++++ EXERCISE DATA ++++

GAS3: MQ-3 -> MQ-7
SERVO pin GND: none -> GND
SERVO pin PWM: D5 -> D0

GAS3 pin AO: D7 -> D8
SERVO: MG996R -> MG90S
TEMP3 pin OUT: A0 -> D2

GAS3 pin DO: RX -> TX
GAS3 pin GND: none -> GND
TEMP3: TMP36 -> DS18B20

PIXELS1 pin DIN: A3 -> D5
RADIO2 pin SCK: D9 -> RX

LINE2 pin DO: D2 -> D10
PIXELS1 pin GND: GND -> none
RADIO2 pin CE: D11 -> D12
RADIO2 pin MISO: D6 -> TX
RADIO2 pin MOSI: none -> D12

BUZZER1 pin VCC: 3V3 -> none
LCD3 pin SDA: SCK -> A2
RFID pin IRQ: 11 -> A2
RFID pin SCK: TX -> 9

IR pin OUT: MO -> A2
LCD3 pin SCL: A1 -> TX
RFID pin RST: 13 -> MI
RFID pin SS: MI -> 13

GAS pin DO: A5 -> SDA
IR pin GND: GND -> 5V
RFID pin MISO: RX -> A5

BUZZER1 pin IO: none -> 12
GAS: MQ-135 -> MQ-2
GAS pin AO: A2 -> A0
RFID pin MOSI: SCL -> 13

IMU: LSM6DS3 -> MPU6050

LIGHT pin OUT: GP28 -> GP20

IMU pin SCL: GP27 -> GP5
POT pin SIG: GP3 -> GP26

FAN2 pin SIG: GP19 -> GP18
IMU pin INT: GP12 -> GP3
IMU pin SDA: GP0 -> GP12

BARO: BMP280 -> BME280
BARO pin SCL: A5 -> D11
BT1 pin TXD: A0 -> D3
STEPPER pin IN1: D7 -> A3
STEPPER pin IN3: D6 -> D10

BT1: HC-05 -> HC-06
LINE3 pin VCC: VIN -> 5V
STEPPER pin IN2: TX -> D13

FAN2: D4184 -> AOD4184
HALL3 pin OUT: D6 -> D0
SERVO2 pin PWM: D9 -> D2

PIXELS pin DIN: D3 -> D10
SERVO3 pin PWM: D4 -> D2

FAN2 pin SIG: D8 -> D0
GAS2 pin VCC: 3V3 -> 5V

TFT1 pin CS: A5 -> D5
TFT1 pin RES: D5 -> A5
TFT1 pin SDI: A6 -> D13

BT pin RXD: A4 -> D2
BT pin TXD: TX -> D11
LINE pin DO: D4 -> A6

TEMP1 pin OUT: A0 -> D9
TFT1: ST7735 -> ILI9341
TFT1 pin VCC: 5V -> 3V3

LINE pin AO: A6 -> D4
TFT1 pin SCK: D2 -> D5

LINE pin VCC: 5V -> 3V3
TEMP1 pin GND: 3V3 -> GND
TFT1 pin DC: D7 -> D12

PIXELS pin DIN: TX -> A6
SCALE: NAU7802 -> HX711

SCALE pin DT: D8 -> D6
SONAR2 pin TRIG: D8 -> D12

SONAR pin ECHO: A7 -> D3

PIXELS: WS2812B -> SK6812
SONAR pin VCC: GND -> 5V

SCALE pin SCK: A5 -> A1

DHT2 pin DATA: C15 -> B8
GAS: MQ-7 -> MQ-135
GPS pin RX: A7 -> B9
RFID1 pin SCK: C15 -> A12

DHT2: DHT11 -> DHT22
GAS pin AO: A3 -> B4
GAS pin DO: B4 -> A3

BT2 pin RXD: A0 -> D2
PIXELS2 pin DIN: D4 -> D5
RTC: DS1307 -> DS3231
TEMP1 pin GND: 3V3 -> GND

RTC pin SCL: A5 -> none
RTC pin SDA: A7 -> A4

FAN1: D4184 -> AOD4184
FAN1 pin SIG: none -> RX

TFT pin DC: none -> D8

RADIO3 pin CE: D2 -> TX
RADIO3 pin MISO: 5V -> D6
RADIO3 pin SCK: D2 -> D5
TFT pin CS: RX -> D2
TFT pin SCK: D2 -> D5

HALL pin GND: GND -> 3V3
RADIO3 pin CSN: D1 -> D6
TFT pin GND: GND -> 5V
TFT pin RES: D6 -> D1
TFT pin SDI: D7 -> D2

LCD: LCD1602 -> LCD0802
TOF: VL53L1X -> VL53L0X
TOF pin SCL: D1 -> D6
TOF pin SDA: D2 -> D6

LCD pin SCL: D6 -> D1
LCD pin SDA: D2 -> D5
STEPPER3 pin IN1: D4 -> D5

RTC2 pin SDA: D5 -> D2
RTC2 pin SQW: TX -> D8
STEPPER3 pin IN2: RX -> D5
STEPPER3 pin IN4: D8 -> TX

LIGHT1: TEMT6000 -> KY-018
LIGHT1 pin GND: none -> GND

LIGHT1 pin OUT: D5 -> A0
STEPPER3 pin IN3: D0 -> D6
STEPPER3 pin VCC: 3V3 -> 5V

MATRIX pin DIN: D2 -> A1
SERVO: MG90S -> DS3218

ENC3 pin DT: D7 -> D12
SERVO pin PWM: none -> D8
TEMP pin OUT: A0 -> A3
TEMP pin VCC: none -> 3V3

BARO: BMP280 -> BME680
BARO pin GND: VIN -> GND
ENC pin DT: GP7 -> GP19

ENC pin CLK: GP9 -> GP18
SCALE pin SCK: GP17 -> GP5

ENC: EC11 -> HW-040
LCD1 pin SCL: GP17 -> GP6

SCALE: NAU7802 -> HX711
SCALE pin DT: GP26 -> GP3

++++

Output each line of the records above exactly.

> SOLVED PROBLEM:
GAS3: MQ-3 -> MQ-7
SERVO pin GND: none -> GND
SERVO pin PWM: D5 -> D0

GAS3 pin AO: D7 -> D8
SERVO: MG996R -> MG90S
TEMP3 pin OUT: A0 -> D2

GAS3 pin DO: RX -> TX
GAS3 pin GND: none -> GND
TEMP3: TMP36 -> DS18B20

PIXELS1 pin DIN: A3 -> D5
RADIO2 pin SCK: D9 -> RX

LINE2 pin DO: D2 -> D10
PIXELS1 pin GND: GND -> none
RADIO2 pin CE: D11 -> D12
RADIO2 pin MISO: D6 -> TX
RADIO2 pin MOSI: none -> D12

BUZZER1 pin VCC: 3V3 -> none
LCD3 pin SDA: SCK -> A2
RFID pin IRQ: 11 -> A2
RFID pin SCK: TX -> 9

IR pin OUT: MO -> A2
LCD3 pin SCL: A1 -> TX
RFID pin RST: 13 -> MI
RFID pin SS: MI -> 13

GAS pin DO: A5 -> SDA
IR pin GND: GND -> 5V
RFID pin MISO: RX -> A5

BUZZER1 pin IO: none -> 12
GAS: MQ-135 -> MQ-2
GAS pin AO: A2 -> A0
RFID pin MOSI: SCL -> 13

IMU: LSM6DS3 -> MPU6050

LIGHT pin OUT: GP28 -> GP20

IMU pin SCL: GP27 -> GP5
POT pin SIG: GP3 -> GP26

FAN2 pin SIG: GP19 -> GP18
IMU pin INT: GP12 -> GP3
IMU pin SDA: GP0 -> GP12

BARO: BMP280 -> BME280
BARO pin SCL: A5 -> D11
BT1 pin TXD: A0 -> D3
STEPPER pin IN1: D7 -> A3
STEPPER pin IN3: D6 -> D10

BT1: HC-05 -> HC-06
LINE3 pin VCC: VIN -> 5V
STEPPER pin IN2: TX -> D13

FAN2: D4184 -> AOD4184
HALL3 pin OUT: D6 -> D0
SERVO2 pin PWM: D9 -> D2

PIXELS pin DIN: D3 -> D10
SERVO3 pin PWM: D4 -> D2

FAN2 pin SIG: D8 -> D0
GAS2 pin VCC: 3V3 -> 5V

TFT1 pin CS: A5 -> D5
TFT1 pin RES: D5 -> A5
TFT1 pin SDI: A6 -> D13

BT pin RXD: A4 -> D2
BT pin TXD: TX -> D11
LINE pin DO: D4 -> A6

TEMP1 pin OUT: A0 -> D9
TFT1: ST7735 -> ILI9341
TFT1 pin VCC: 5V -> 3V3

LINE pin AO: A6 -> D4
TFT1 pin SCK: D2 -> D5

LINE pin VCC: 5V -> 3V3
TEMP1 pin GND: 3V3 -> GND
TFT1 pin DC: D7 -> D12

PIXELS pin DIN: TX -> A6
SCALE: NAU7802 -> HX711

SCALE pin DT: D8 -> D6
SONAR2 pin TRIG: D8 -> D12

SONAR pin ECHO: A7 -> D3

PIXELS: WS2812B -> SK6812
SONAR pin VCC: GND -> 5V

SCALE pin SCK: A5 -> A1

DHT2 pin DATA: C15 -> B8
GAS: MQ-7 -> MQ-135
GPS pin RX: A7 -> B9
RFID1 pin SCK: C15 -> A12

DHT2: DHT11 -> DHT22
GAS pin AO: A3 -> B4
GAS pin DO: B4 -> A3

BT2 pin RXD: A0 -> D2
PIXELS2 pin DIN: D4 -> D5
RTC: DS1307 -> DS3231
TEMP1 pin GND: 3V3 -> GND

RTC pin SCL: A5 -> none
RTC pin SDA: A7 -> A4

FAN1: D4184 -> AOD4184
FAN1 pin SIG: none -> RX

TFT pin DC: none -> D8

RADIO3 pin CE: D2 -> TX
RADIO3 pin MISO: 5V -> D6
RADIO3 pin SCK: D2 -> D5
TFT pin CS: RX -> D2
TFT pin SCK: D2 -> D5

HALL pin GND: GND -> 3V3
RADIO3 pin CSN: D1 -> D6
TFT pin GND: GND -> 5V
TFT pin RES: D6 -> D1
TFT pin SDI: D7 -> D2

LCD: LCD1602 -> LCD0802
TOF: VL53L1X -> VL53L0X
TOF pin SCL: D1 -> D6
TOF pin SDA: D2 -> D6

LCD pin SCL: D6 -> D1
LCD pin SDA: D2 -> D5
STEPPER3 pin IN1: D4 -> D5

RTC2 pin SDA: D5 -> D2
RTC2 pin SQW: TX -> D8
STEPPER3 pin IN2: RX -> D5
STEPPER3 pin IN4: D8 -> TX

LIGHT1: TEMT6000 -> KY-018
LIGHT1 pin GND: none -> GND

LIGHT1 pin OUT: D5 -> A0
STEPPER3 pin IN3: D0 -> D6
STEPPER3 pin VCC: 3V3 -> 5V

MATRIX pin DIN: D2 -> A1
SERVO: MG90S -> DS3218

ENC3 pin DT: D7 -> D12
SERVO pin PWM: none -> D8
TEMP pin OUT: A0 -> A3
TEMP pin VCC: none -> 3V3

BARO: BMP280 -> BME680
BARO pin GND: VIN -> GND
ENC pin DT: GP7 -> GP19

ENC pin CLK: GP9 -> GP18
SCALE pin SCK: GP17 -> GP5

ENC: EC11 -> HW-040
LCD1 pin SCL: GP17 -> GP6

SCALE: NAU7802 -> HX711
SCALE pin DT: GP26 -> GP3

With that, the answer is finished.